[Stored data]
************
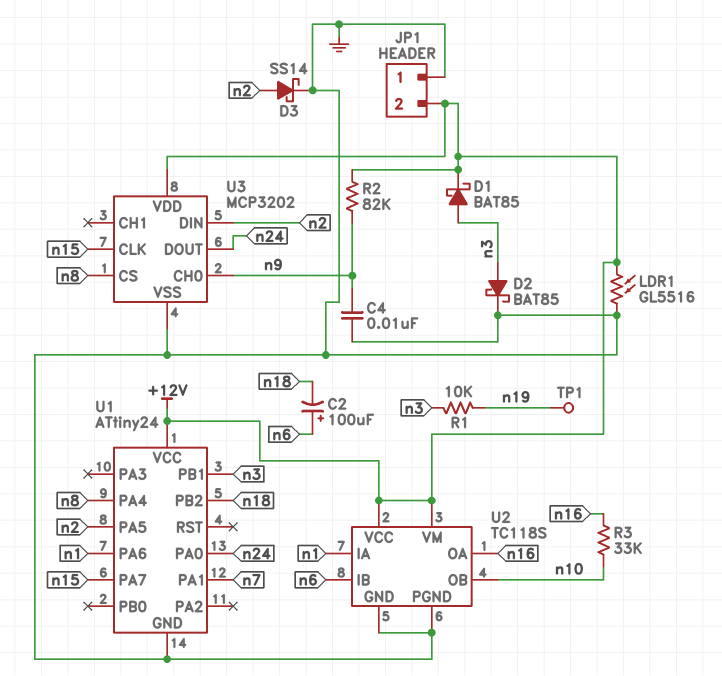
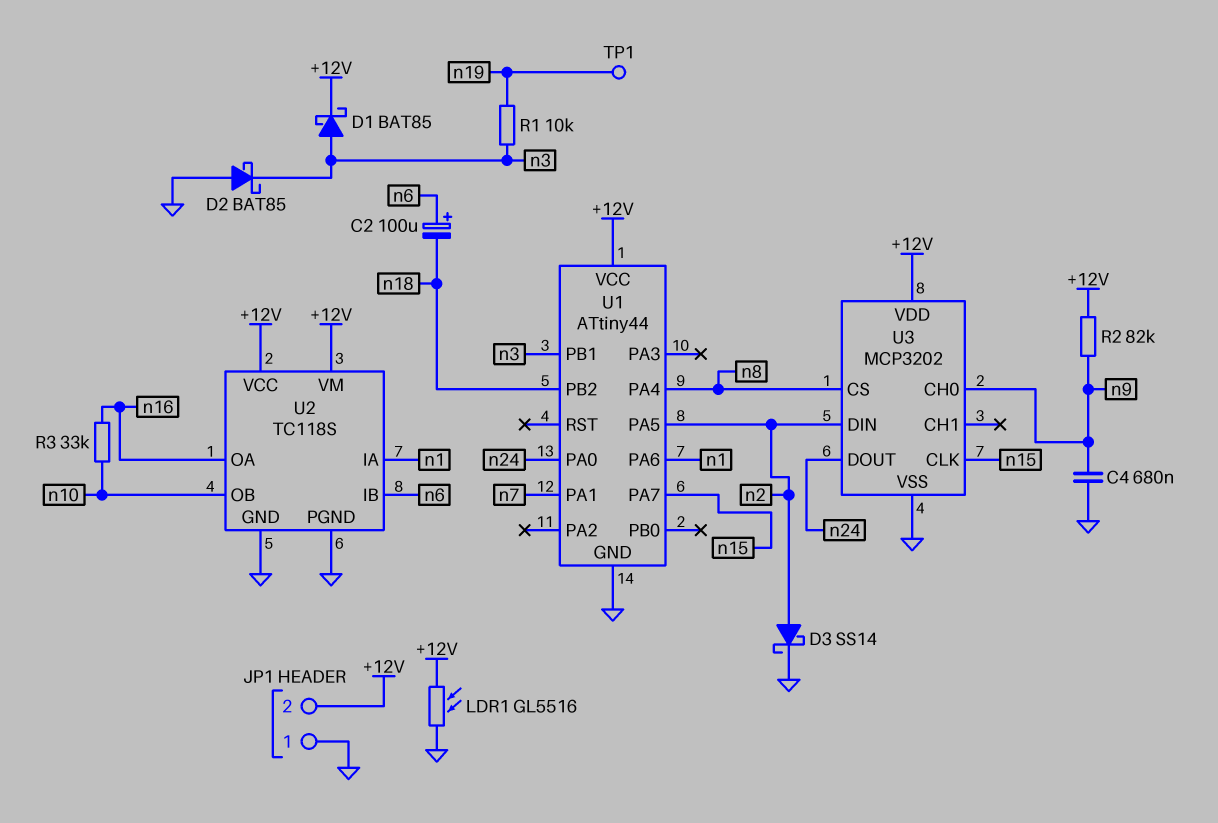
C4: 10nF (GND, n9) -> 680nF (GND, n9)
D2: schottky BAT85 (A n3, K GND) -> schottky BAT85 (A GND, K n3)
U1: ATtiny24 -> ATtiny44

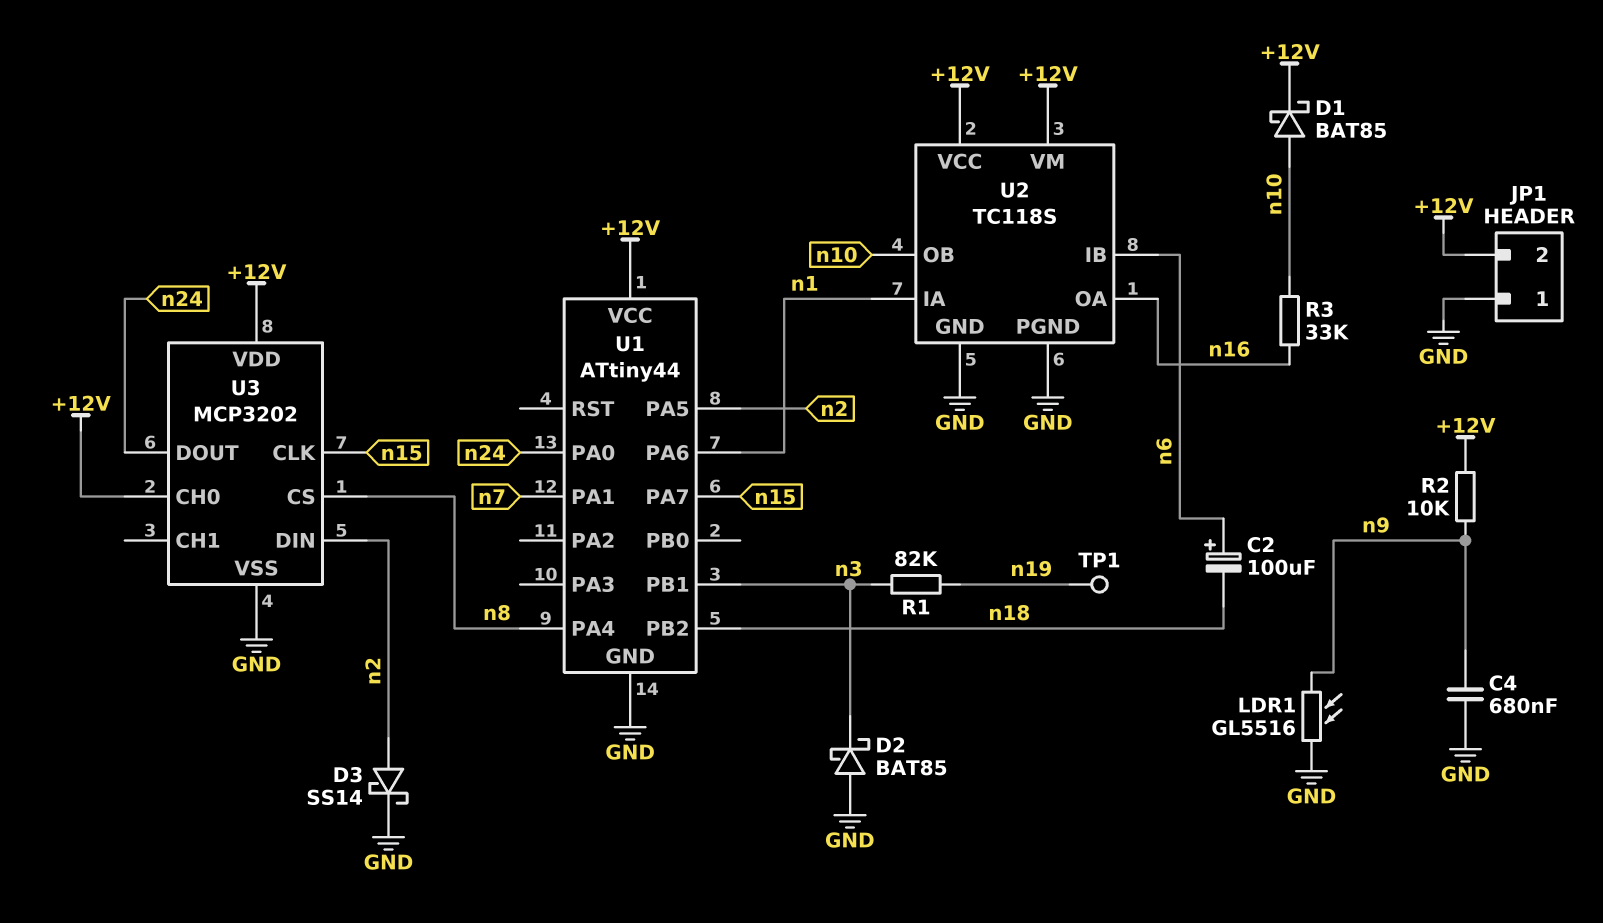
D1: schottky BAT85 (A n3, K +12V) -> schottky BAT85 (A n10, K +12V)
LDR1: GL5516 (+12V, GND) -> GL5516 (GND, n9)
R1: 10k (n3, n19) -> 82k (n3, n19)
R2: 82k (+12V, n9) -> 10k (+12V, n9)
U3 pin CH0: n9 -> +12V

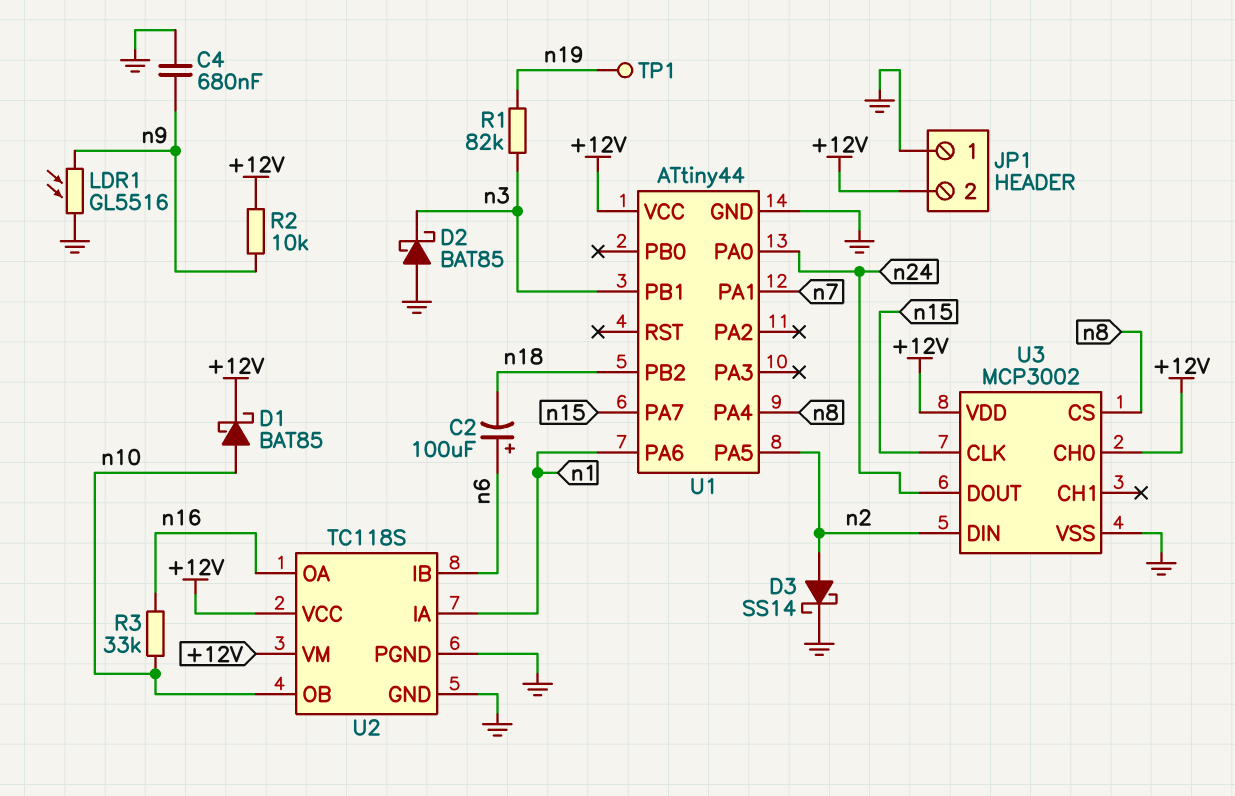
U3: MCP3202 -> MCP3002

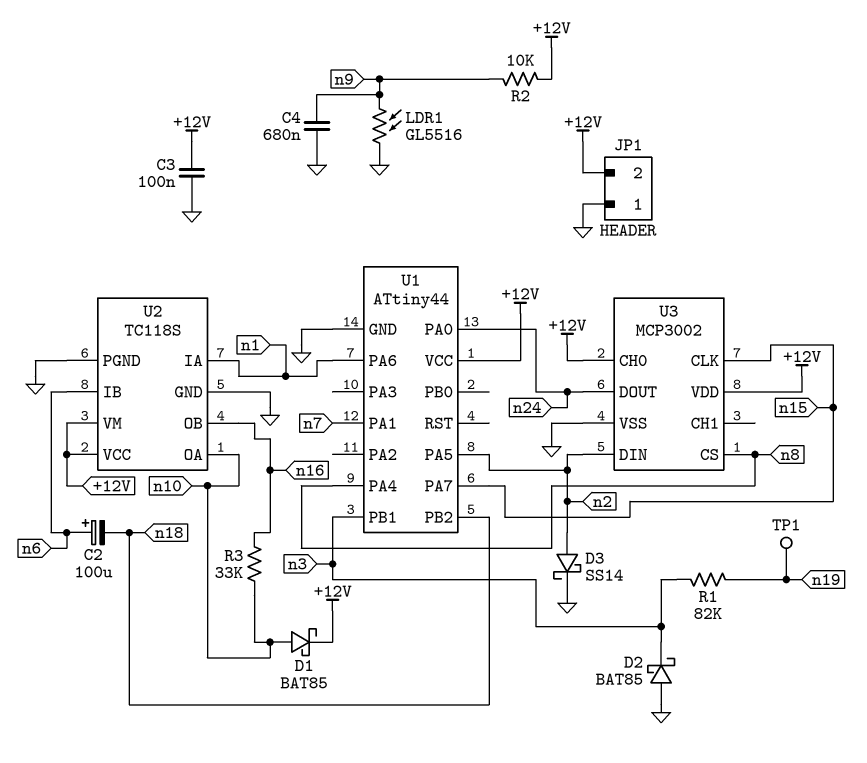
C3: none -> 100nF (+12V, GND)
U2 pin OA: n16 -> n10
U2 pin OB: n10 -> n16

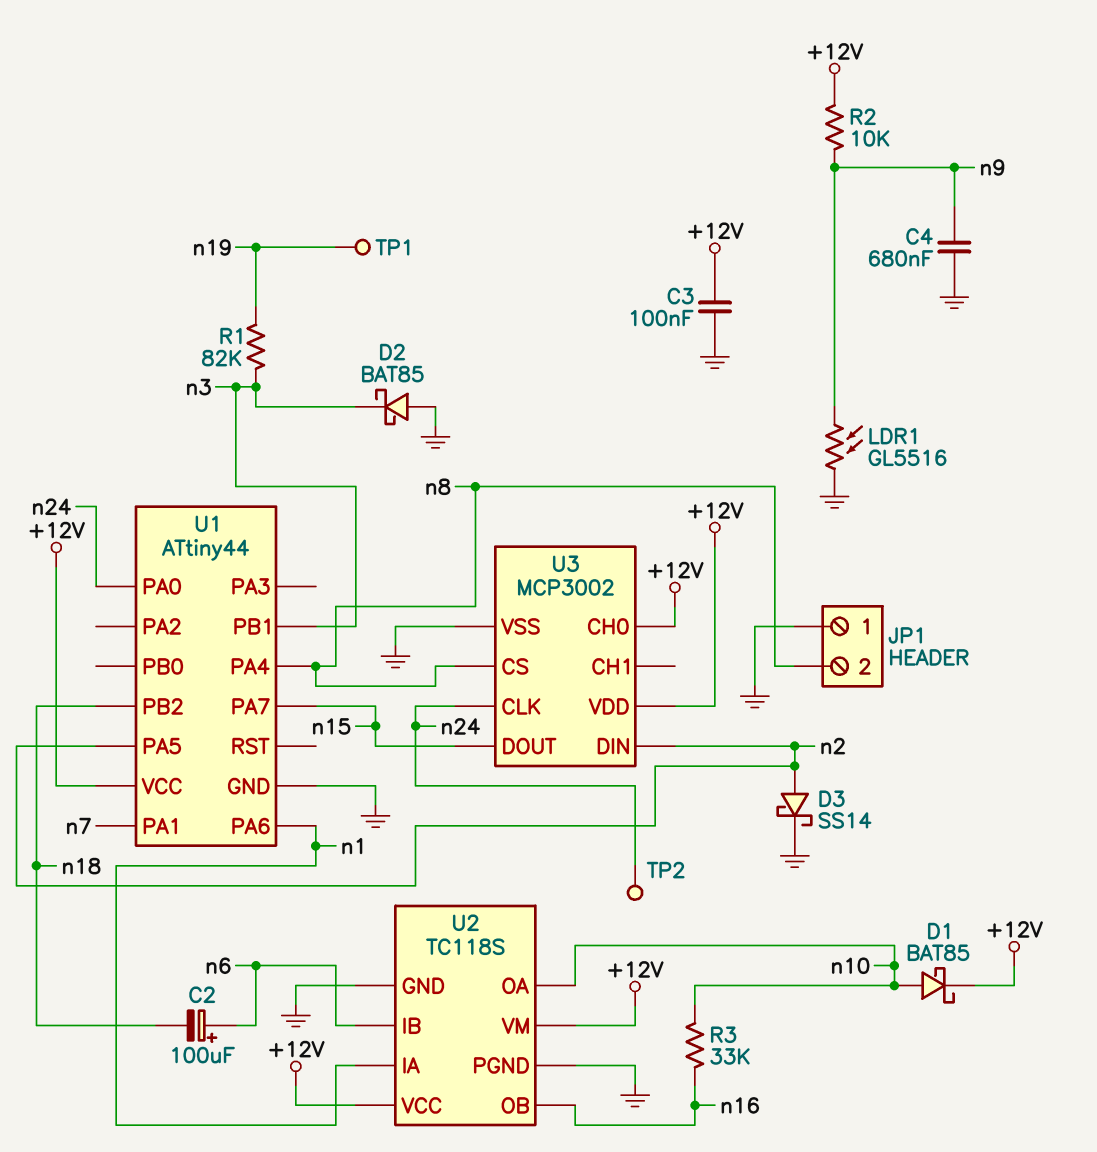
JP1 pin 2: +12V -> n8
TP2: none -> test point (n24)
U3 pin CLK: n15 -> n24
U3 pin DOUT: n24 -> n15

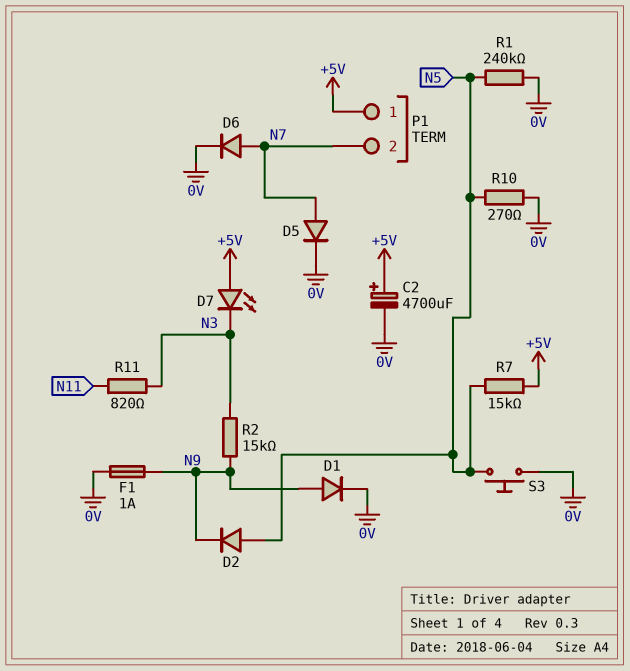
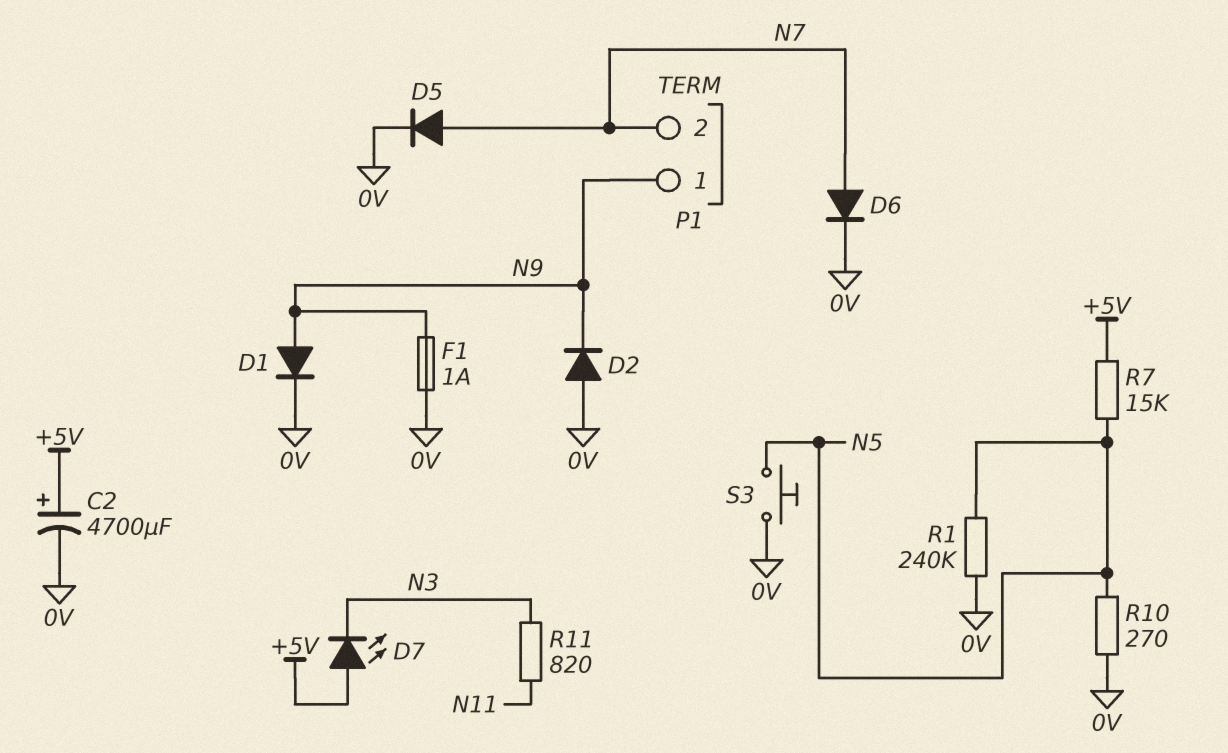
D2: diode (A N5, K N9) -> diode (A 0V, K N9)
P1 pin 1: +5V -> N9
R2: 15k (N3, N9) -> none

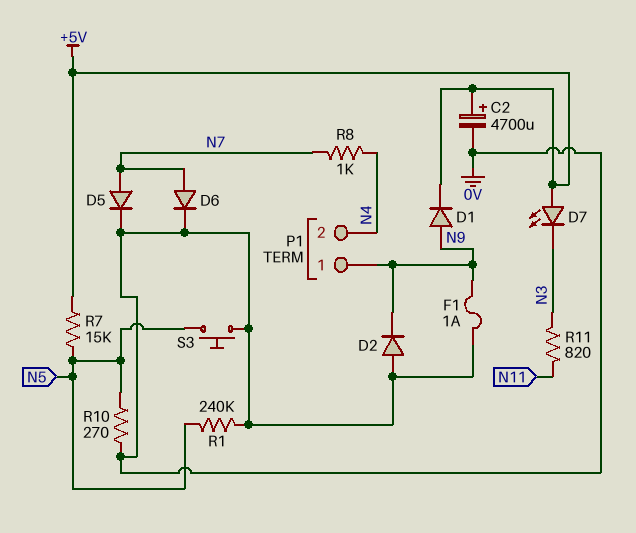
D1: diode (A N9, K 0V) -> diode (A N9, K +5V)
P1 pin 2: N7 -> N4
R8: none -> 1k (N4, N7)

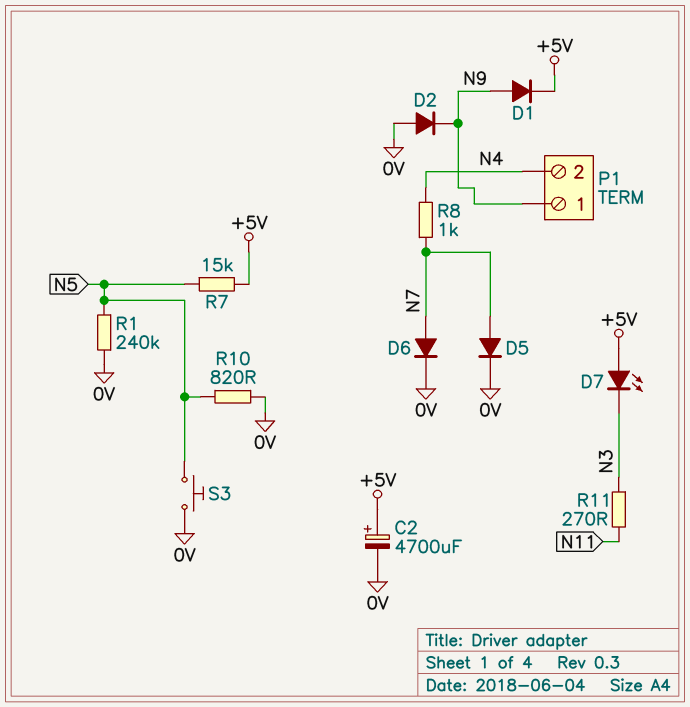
F1: 1A (0V, N9) -> none
R10: 270 (0V, N5) -> 820 (0V, N5)
R11: 820 (N3, N11) -> 270 (N3, N11)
************
- [YOUR GOAL]:
Go to the line with "JP1 pin 2: +12V -> n8" in the entries above. Reproduce that line and each one after it to the end, exactly and without the pictures.

- [REPLY TO THE TASK]:
JP1 pin 2: +12V -> n8
TP2: none -> test point (n24)
U3 pin CLK: n15 -> n24
U3 pin DOUT: n24 -> n15

D2: diode (A N5, K N9) -> diode (A 0V, K N9)
P1 pin 1: +5V -> N9
R2: 15k (N3, N9) -> none

D1: diode (A N9, K 0V) -> diode (A N9, K +5V)
P1 pin 2: N7 -> N4
R8: none -> 1k (N4, N7)

F1: 1A (0V, N9) -> none
R10: 270 (0V, N5) -> 820 (0V, N5)
R11: 820 (N3, N11) -> 270 (N3, N11)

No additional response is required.